Records for processing:
..............................

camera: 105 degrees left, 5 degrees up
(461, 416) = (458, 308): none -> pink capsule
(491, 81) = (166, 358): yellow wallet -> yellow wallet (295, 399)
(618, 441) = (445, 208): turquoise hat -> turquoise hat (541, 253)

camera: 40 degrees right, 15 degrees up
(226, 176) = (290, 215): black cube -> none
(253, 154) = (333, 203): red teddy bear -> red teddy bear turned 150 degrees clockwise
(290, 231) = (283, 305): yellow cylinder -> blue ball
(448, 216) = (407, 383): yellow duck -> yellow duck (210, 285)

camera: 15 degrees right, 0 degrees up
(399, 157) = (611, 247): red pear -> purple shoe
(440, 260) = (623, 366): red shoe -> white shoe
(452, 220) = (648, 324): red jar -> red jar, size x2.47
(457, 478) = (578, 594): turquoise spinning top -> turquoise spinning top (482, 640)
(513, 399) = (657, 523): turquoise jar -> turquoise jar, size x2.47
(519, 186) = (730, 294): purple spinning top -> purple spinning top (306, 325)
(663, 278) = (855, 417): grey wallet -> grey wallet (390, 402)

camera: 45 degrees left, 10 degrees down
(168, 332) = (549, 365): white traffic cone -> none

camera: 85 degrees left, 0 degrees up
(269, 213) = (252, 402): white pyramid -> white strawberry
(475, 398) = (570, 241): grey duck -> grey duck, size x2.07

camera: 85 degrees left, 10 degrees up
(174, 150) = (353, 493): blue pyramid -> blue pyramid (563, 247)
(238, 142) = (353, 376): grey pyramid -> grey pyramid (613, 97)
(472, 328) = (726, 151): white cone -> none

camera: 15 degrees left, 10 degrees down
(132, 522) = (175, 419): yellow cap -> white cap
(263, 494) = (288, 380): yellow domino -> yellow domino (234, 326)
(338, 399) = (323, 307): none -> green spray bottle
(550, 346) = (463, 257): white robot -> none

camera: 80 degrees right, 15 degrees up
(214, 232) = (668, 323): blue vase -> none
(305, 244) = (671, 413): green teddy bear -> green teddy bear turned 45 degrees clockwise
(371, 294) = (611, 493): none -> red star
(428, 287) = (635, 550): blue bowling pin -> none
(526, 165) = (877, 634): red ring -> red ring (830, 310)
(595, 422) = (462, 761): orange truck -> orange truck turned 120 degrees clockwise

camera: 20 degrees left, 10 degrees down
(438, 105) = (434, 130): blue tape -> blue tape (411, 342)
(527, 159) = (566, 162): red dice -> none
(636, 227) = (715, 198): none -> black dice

..............................

Problem: Only the lines above from the line with "(168, 332) = (549, 365): white" to the line with "(214, 232) = (668, 323): blue vase -> none", those two lines included, should be reproduced exactly.

Task result:
(168, 332) = (549, 365): white traffic cone -> none

camera: 85 degrees left, 0 degrees up
(269, 213) = (252, 402): white pyramid -> white strawberry
(475, 398) = (570, 241): grey duck -> grey duck, size x2.07

camera: 85 degrees left, 10 degrees up
(174, 150) = (353, 493): blue pyramid -> blue pyramid (563, 247)
(238, 142) = (353, 376): grey pyramid -> grey pyramid (613, 97)
(472, 328) = (726, 151): white cone -> none

camera: 15 degrees left, 10 degrees down
(132, 522) = (175, 419): yellow cap -> white cap
(263, 494) = (288, 380): yellow domino -> yellow domino (234, 326)
(338, 399) = (323, 307): none -> green spray bottle
(550, 346) = (463, 257): white robot -> none

camera: 80 degrees right, 15 degrees up
(214, 232) = (668, 323): blue vase -> none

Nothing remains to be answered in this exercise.